*** Data supplied ***

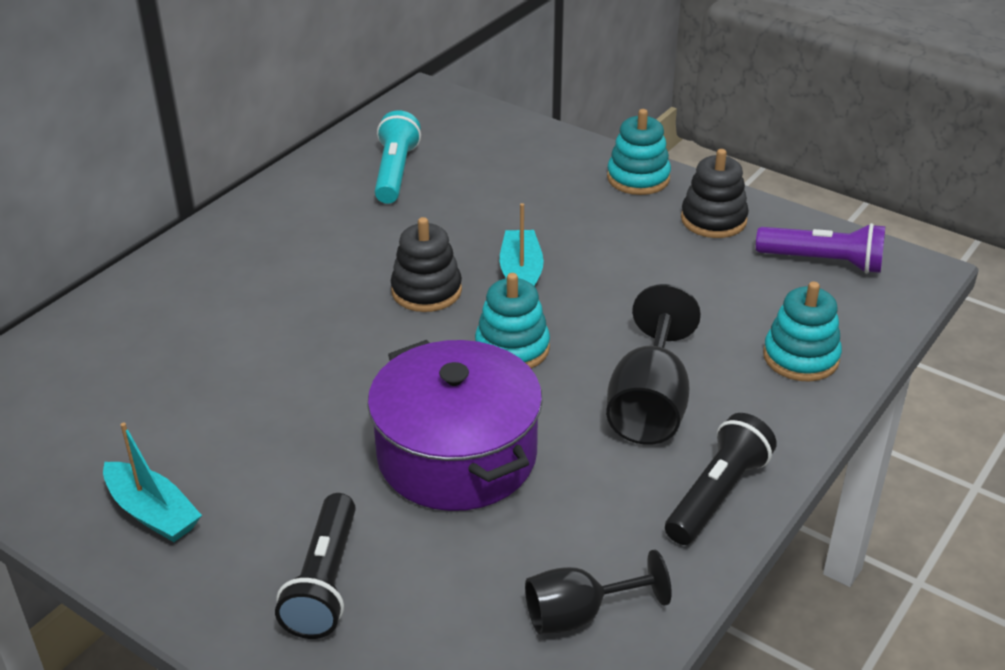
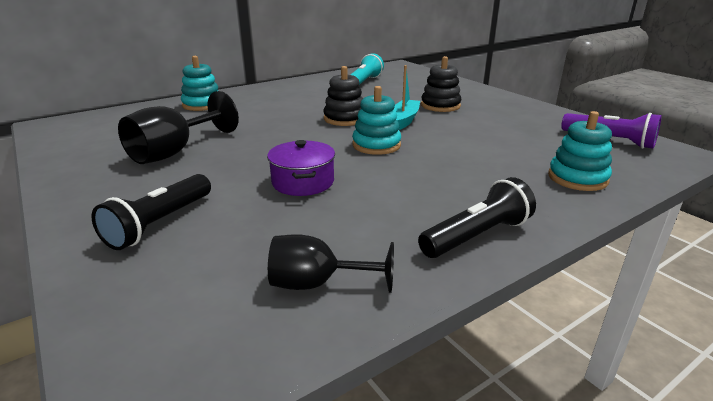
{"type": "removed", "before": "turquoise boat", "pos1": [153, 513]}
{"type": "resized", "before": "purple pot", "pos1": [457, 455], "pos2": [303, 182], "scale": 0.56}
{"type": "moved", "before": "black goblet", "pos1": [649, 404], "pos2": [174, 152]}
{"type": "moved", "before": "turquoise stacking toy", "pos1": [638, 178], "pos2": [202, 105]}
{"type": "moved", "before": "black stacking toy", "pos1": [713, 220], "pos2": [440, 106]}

*** End of Data supplied ***

# What the task requires:
Every entry above, pictures excluded, needs to be duplicated exactly.

# Answer box:
{"type": "removed", "before": "turquoise boat", "pos1": [153, 513]}
{"type": "resized", "before": "purple pot", "pos1": [457, 455], "pos2": [303, 182], "scale": 0.56}
{"type": "moved", "before": "black goblet", "pos1": [649, 404], "pos2": [174, 152]}
{"type": "moved", "before": "turquoise stacking toy", "pos1": [638, 178], "pos2": [202, 105]}
{"type": "moved", "before": "black stacking toy", "pos1": [713, 220], "pos2": [440, 106]}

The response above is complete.